DIRECTIONS: In the records below, find the line that contains "- gone: purple mug [169,260,236,323]" and the line that contains "- repainted: red". Set down exactly those lines and every line between them, and nothing more.

MATERIAL PROVIDED:
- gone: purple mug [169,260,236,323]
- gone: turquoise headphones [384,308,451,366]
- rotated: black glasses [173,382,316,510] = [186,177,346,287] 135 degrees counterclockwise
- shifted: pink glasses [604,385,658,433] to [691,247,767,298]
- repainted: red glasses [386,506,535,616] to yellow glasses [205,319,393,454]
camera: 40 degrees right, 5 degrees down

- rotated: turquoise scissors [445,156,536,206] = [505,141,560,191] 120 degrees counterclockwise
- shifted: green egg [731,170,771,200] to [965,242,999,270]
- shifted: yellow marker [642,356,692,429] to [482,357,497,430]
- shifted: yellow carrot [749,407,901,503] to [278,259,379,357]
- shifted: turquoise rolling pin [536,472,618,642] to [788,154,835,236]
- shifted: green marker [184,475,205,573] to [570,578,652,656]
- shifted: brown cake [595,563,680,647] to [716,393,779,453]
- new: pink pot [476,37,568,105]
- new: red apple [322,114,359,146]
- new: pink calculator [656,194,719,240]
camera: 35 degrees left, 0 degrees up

==

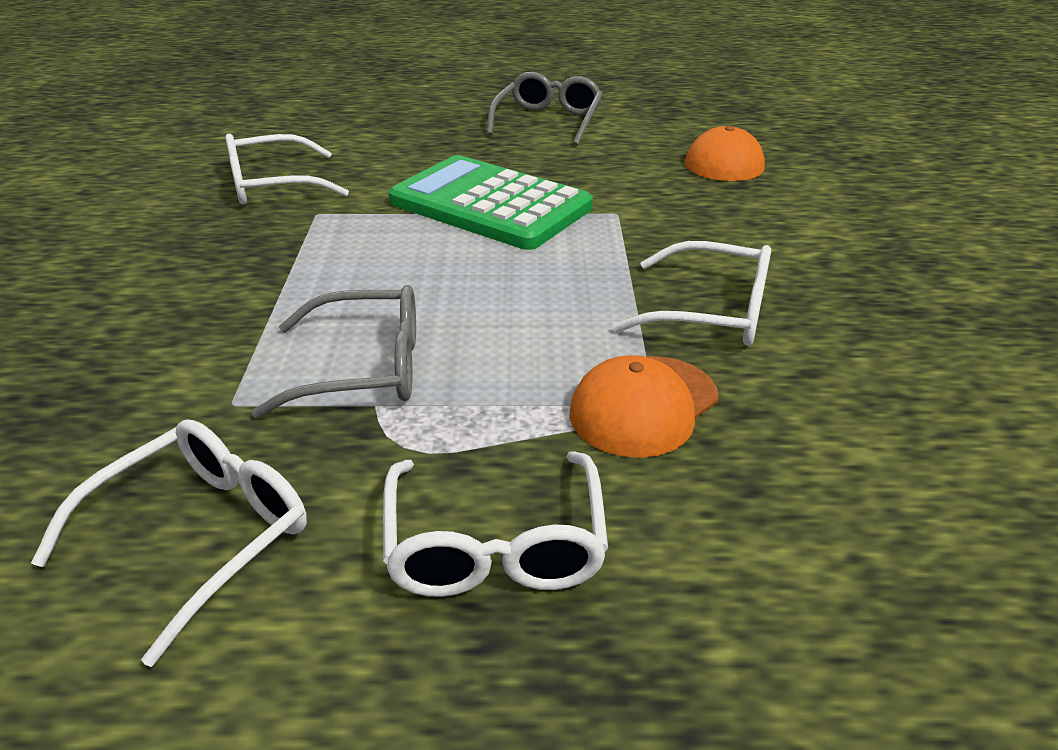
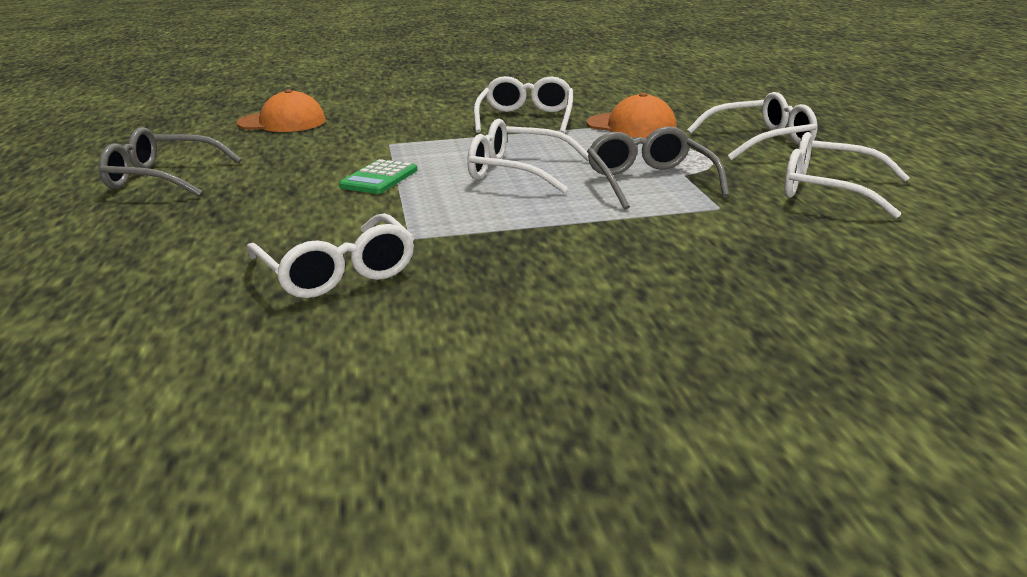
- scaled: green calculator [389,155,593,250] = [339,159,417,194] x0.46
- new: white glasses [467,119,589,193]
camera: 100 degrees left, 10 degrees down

EXERCISE RESULT:
- gone: purple mug [169,260,236,323]
- gone: turquoise headphones [384,308,451,366]
- rotated: black glasses [173,382,316,510] = [186,177,346,287] 135 degrees counterclockwise
- shifted: pink glasses [604,385,658,433] to [691,247,767,298]
- repainted: red glasses [386,506,535,616] to yellow glasses [205,319,393,454]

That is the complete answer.